What is required
Would you reproduce each of the records below precisely, with the pictures left out?

━━━ The data ━━━

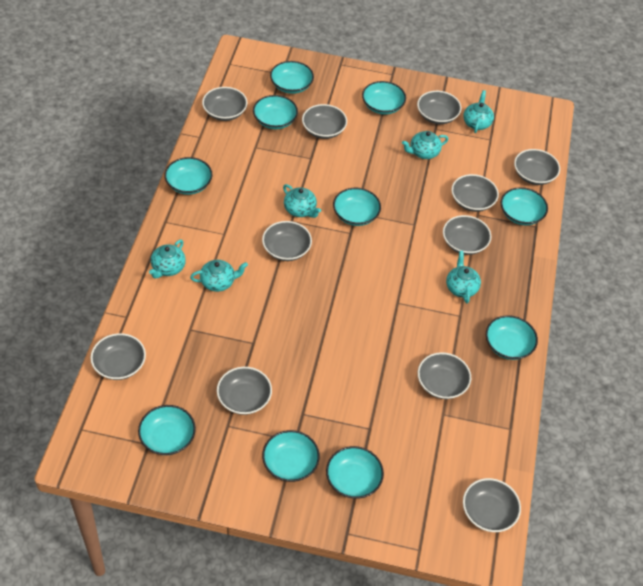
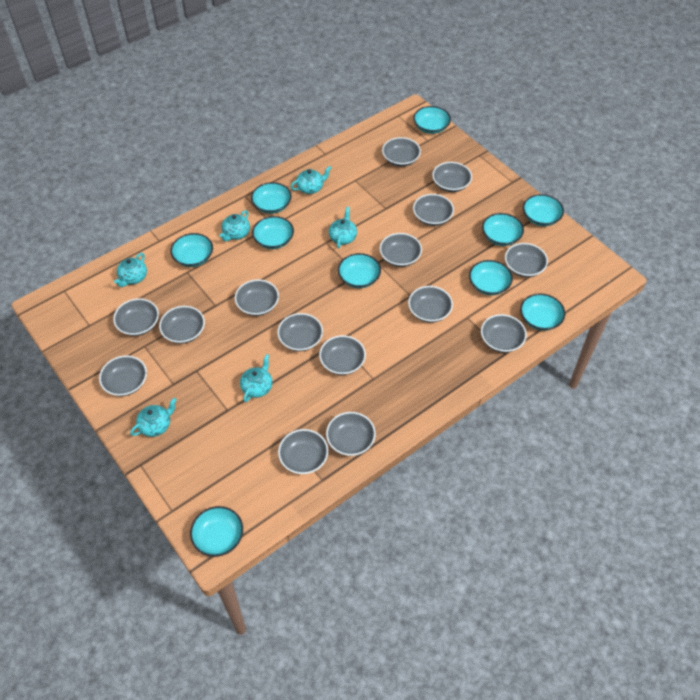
grey bowl: 11 -> 15

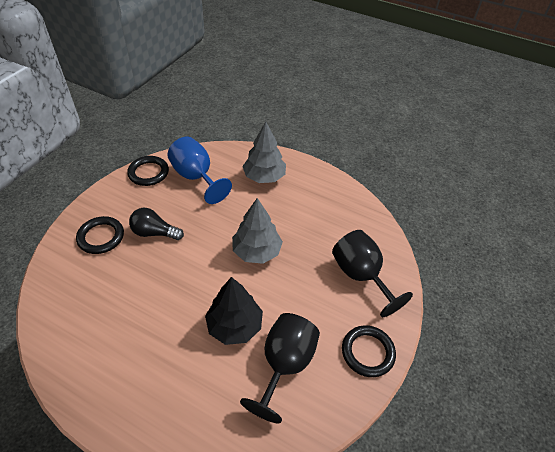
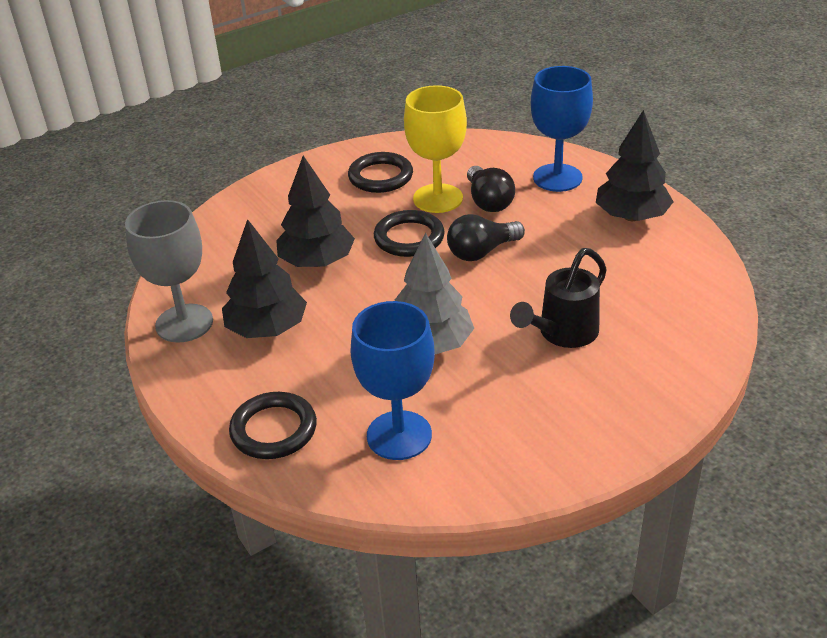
black goblet: 2 -> 0
black light bulb: 1 -> 2
black tree: 1 -> 3
black watering can: 0 -> 1
blue goblet: 1 -> 2
grey goblet: 0 -> 1
grey tree: 2 -> 1
yellow goblet: 0 -> 1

━━━

Your solution
grey bowl: 11 -> 15

black goblet: 2 -> 0
black light bulb: 1 -> 2
black tree: 1 -> 3
black watering can: 0 -> 1
blue goblet: 1 -> 2
grey goblet: 0 -> 1
grey tree: 2 -> 1
yellow goblet: 0 -> 1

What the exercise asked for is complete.